[Input Boundary: Start]

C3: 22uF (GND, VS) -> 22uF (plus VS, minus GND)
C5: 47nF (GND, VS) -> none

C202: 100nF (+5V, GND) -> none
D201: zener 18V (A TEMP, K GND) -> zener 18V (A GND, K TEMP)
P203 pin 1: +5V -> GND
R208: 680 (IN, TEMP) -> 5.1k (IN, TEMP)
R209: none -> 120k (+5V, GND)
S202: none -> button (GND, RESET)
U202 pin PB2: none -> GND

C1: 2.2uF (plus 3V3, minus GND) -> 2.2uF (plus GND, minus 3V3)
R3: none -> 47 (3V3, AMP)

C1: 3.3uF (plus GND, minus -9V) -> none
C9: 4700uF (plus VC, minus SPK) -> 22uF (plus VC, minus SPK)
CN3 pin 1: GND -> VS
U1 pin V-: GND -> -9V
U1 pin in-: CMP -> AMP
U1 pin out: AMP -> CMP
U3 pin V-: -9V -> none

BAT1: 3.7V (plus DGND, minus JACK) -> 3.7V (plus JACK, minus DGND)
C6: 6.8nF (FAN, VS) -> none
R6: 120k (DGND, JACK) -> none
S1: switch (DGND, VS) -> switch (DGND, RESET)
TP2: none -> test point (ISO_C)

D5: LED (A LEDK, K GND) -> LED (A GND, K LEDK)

[Input Boundary: End]

The task
What is needed is a full, exact copy of the records.

Answer to this task
C3: 22uF (GND, VS) -> 22uF (plus VS, minus GND)
C5: 47nF (GND, VS) -> none

C202: 100nF (+5V, GND) -> none
D201: zener 18V (A TEMP, K GND) -> zener 18V (A GND, K TEMP)
P203 pin 1: +5V -> GND
R208: 680 (IN, TEMP) -> 5.1k (IN, TEMP)
R209: none -> 120k (+5V, GND)
S202: none -> button (GND, RESET)
U202 pin PB2: none -> GND

C1: 2.2uF (plus 3V3, minus GND) -> 2.2uF (plus GND, minus 3V3)
R3: none -> 47 (3V3, AMP)

C1: 3.3uF (plus GND, minus -9V) -> none
C9: 4700uF (plus VC, minus SPK) -> 22uF (plus VC, minus SPK)
CN3 pin 1: GND -> VS
U1 pin V-: GND -> -9V
U1 pin in-: CMP -> AMP
U1 pin out: AMP -> CMP
U3 pin V-: -9V -> none

BAT1: 3.7V (plus DGND, minus JACK) -> 3.7V (plus JACK, minus DGND)
C6: 6.8nF (FAN, VS) -> none
R6: 120k (DGND, JACK) -> none
S1: switch (DGND, VS) -> switch (DGND, RESET)
TP2: none -> test point (ISO_C)

D5: LED (A LEDK, K GND) -> LED (A GND, K LEDK)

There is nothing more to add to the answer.